#### Records for this task ####

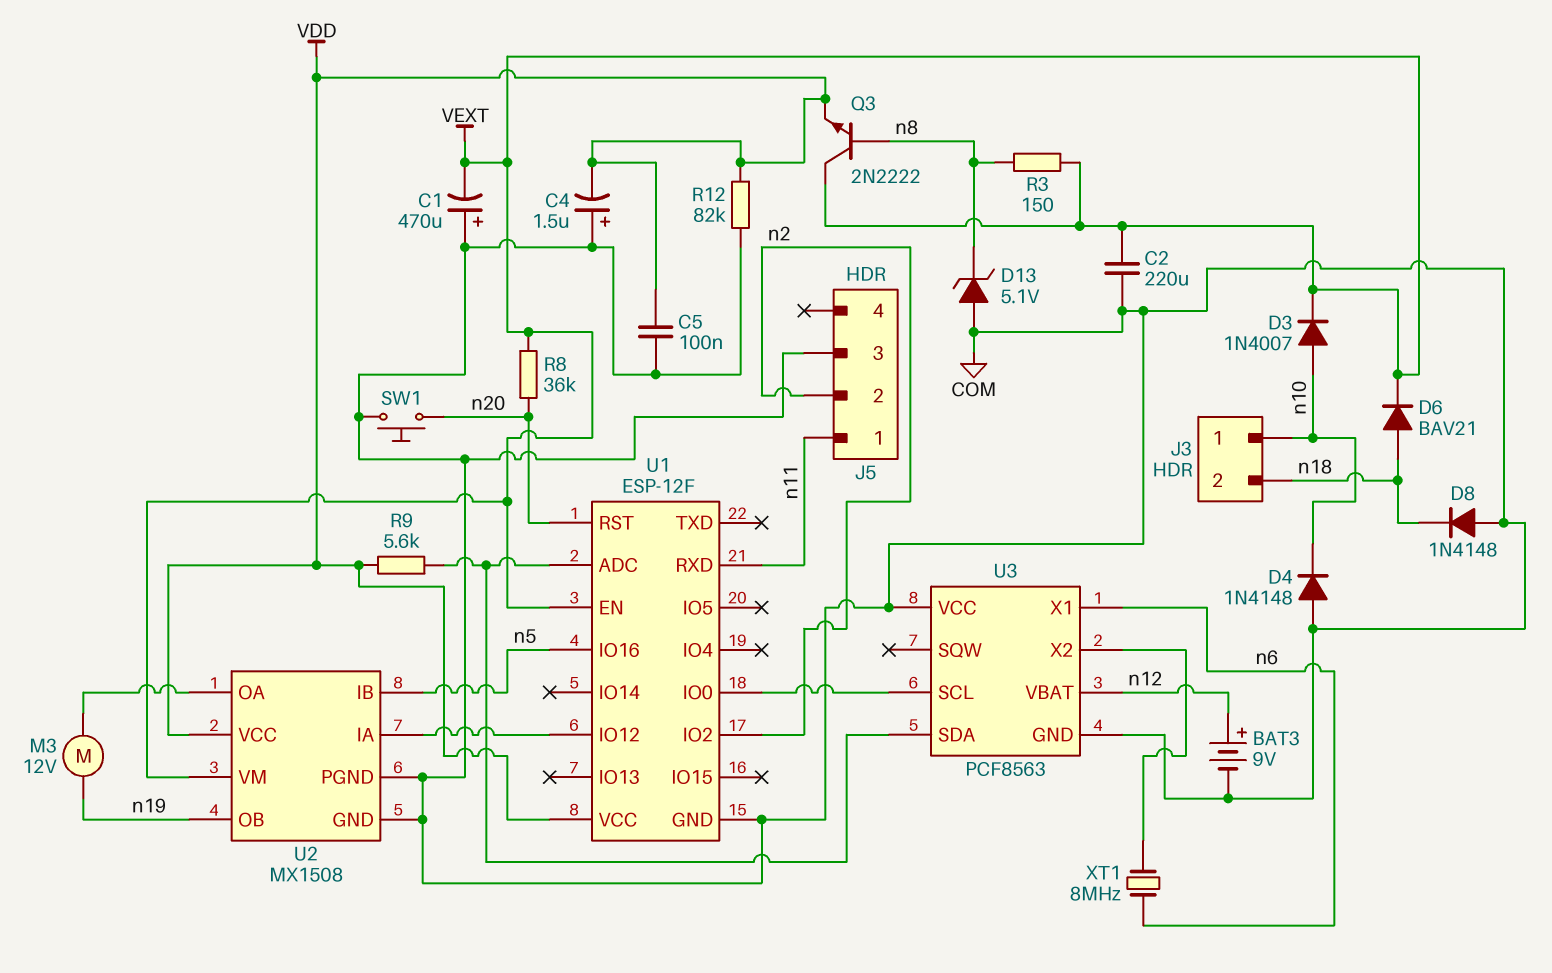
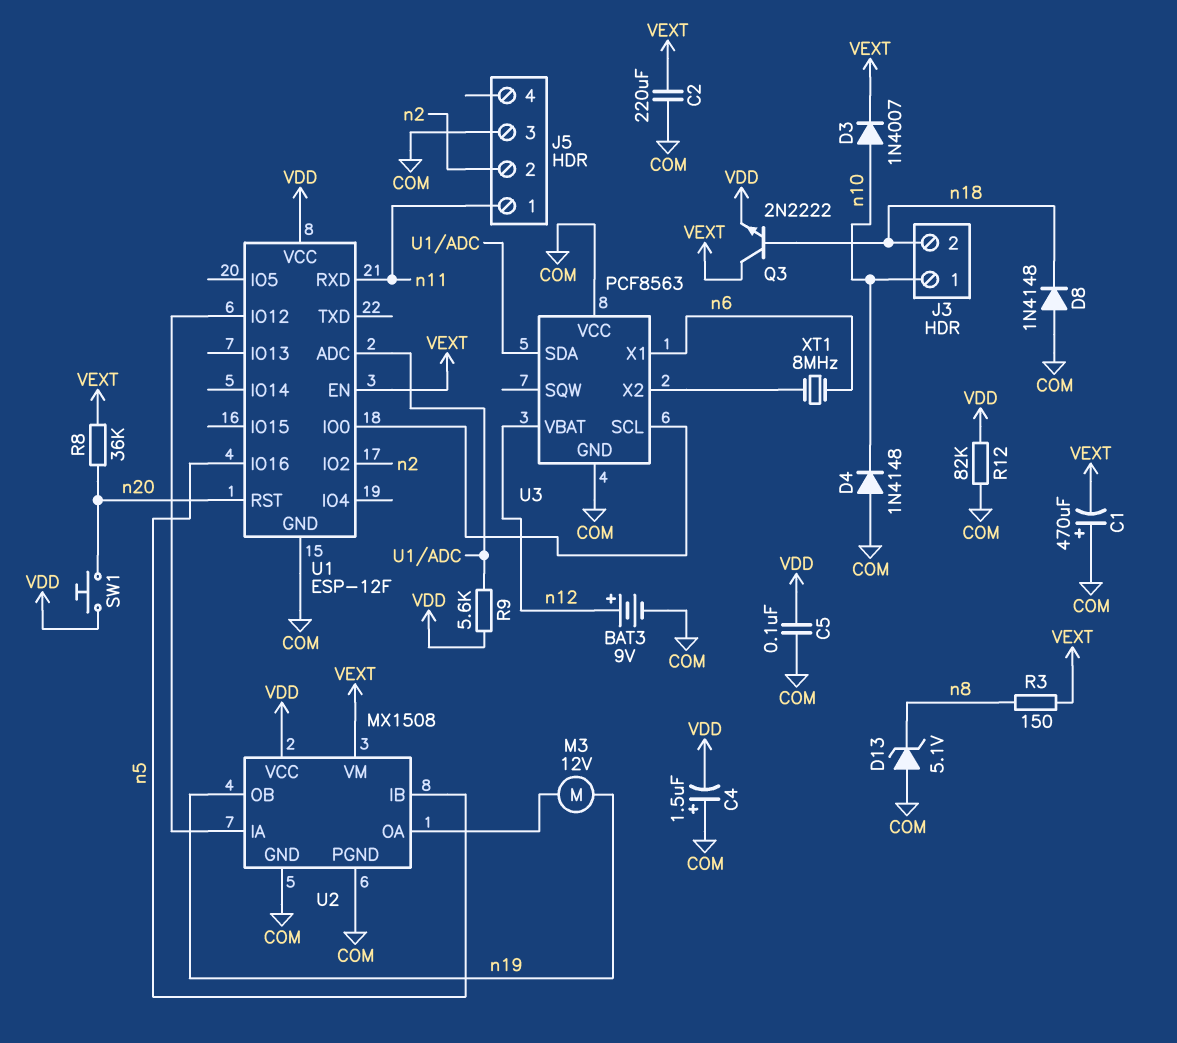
D6: diode BAV21 (A n18, K VEXT) -> none
Q3: NPN 2N2222 (B n8, C VEXT, E VDD) -> NPN 2N2222 (B n18, C VEXT, E VDD)
SW1: button (COM, n20) -> button (VDD, n20)

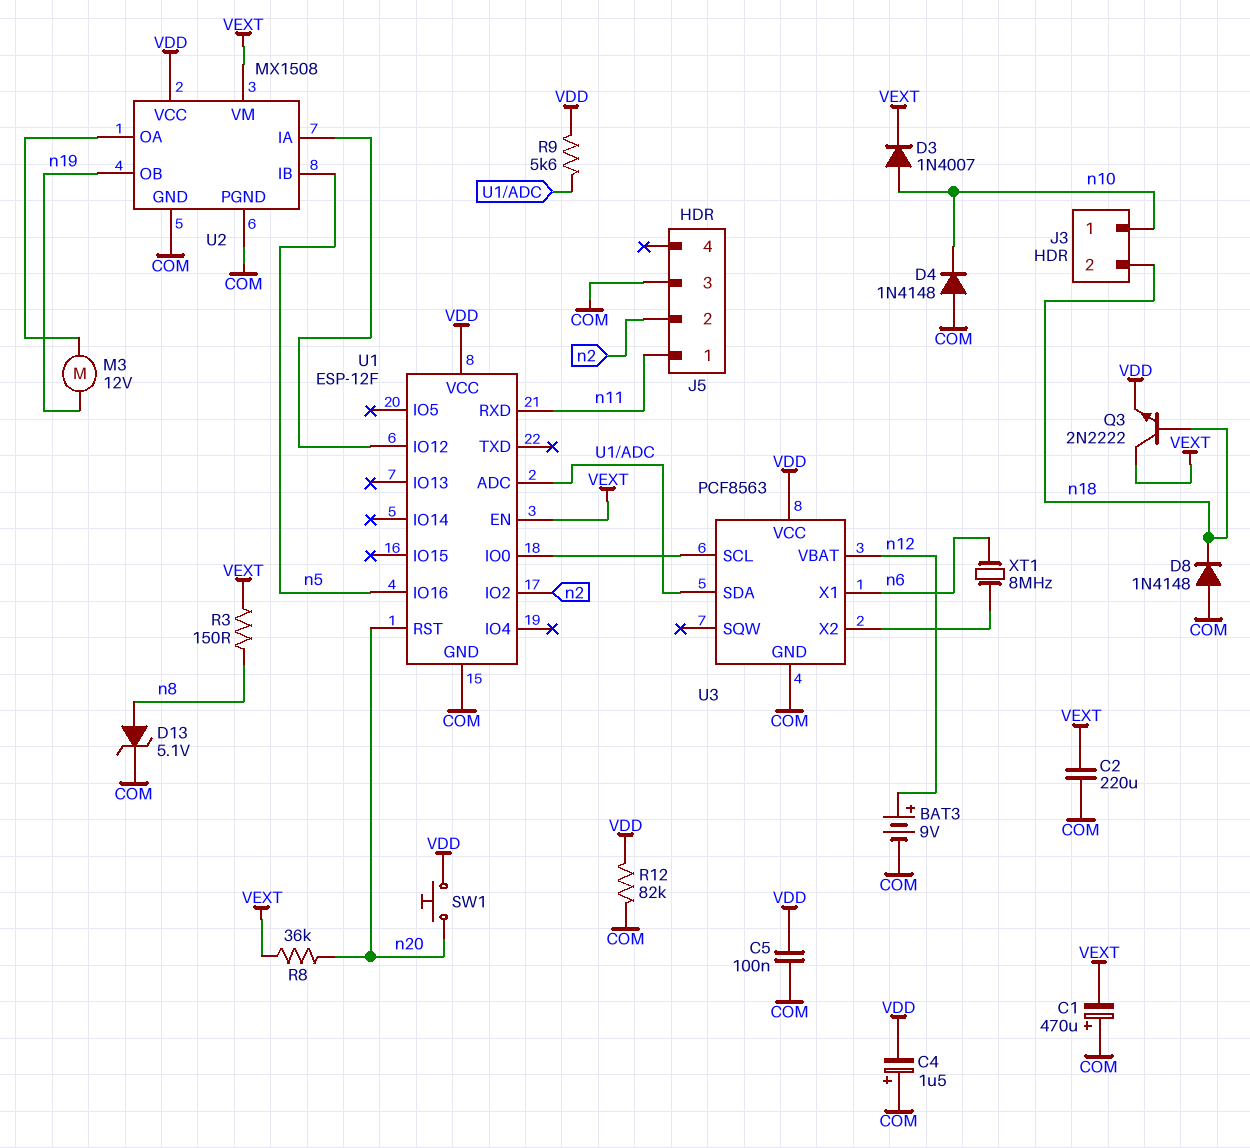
D13: zener 5.1V (A COM, K n8) -> zener 5.1V (A n8, K COM)
U3 pin VCC: COM -> VDD

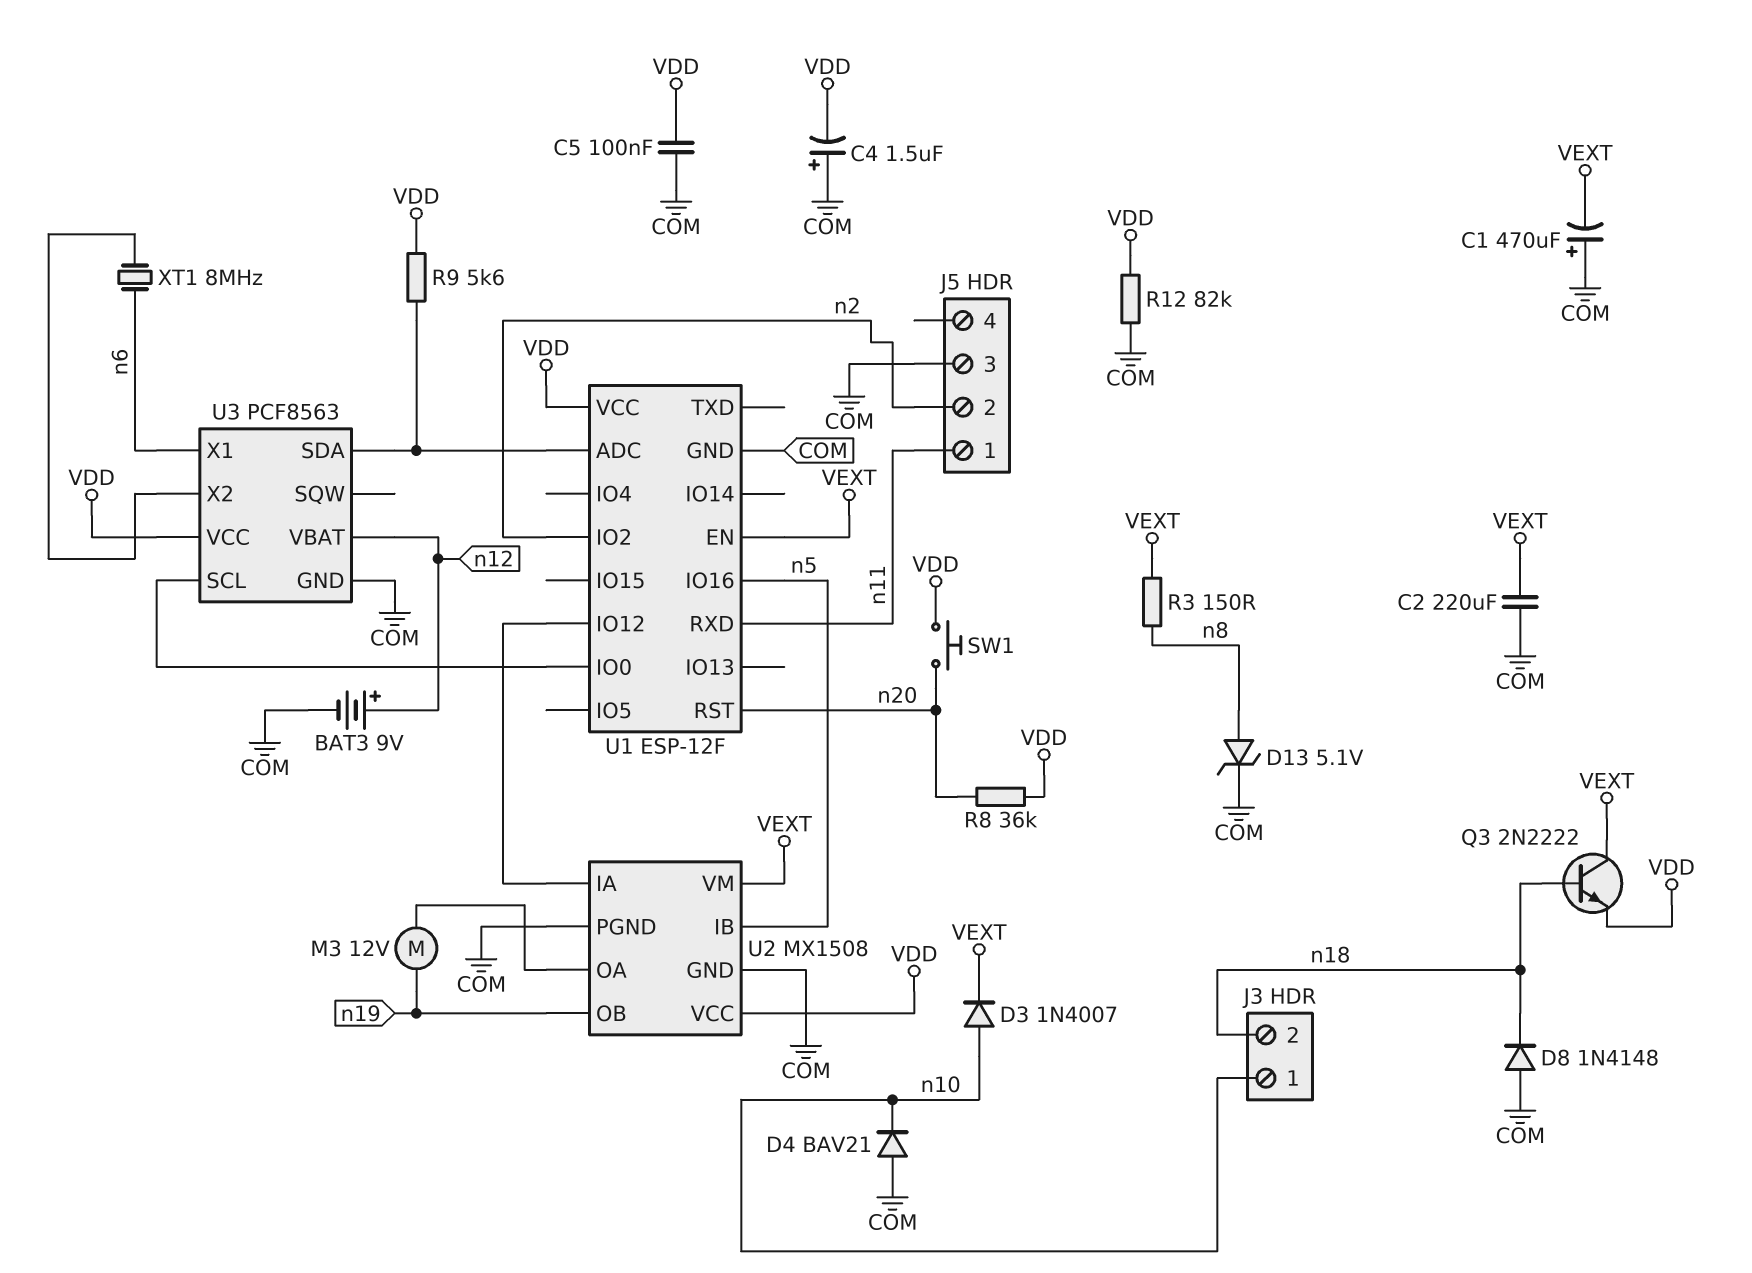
D4: diode 1N4148 (A COM, K n10) -> diode BAV21 (A COM, K n10)
R8: 36k (VEXT, n20) -> 36k (VDD, n20)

####

What you will do:
The records above should be repeated exactly, with every picture omitted.

Response to this exercise:
D6: diode BAV21 (A n18, K VEXT) -> none
Q3: NPN 2N2222 (B n8, C VEXT, E VDD) -> NPN 2N2222 (B n18, C VEXT, E VDD)
SW1: button (COM, n20) -> button (VDD, n20)

D13: zener 5.1V (A COM, K n8) -> zener 5.1V (A n8, K COM)
U3 pin VCC: COM -> VDD

D4: diode 1N4148 (A COM, K n10) -> diode BAV21 (A COM, K n10)
R8: 36k (VEXT, n20) -> 36k (VDD, n20)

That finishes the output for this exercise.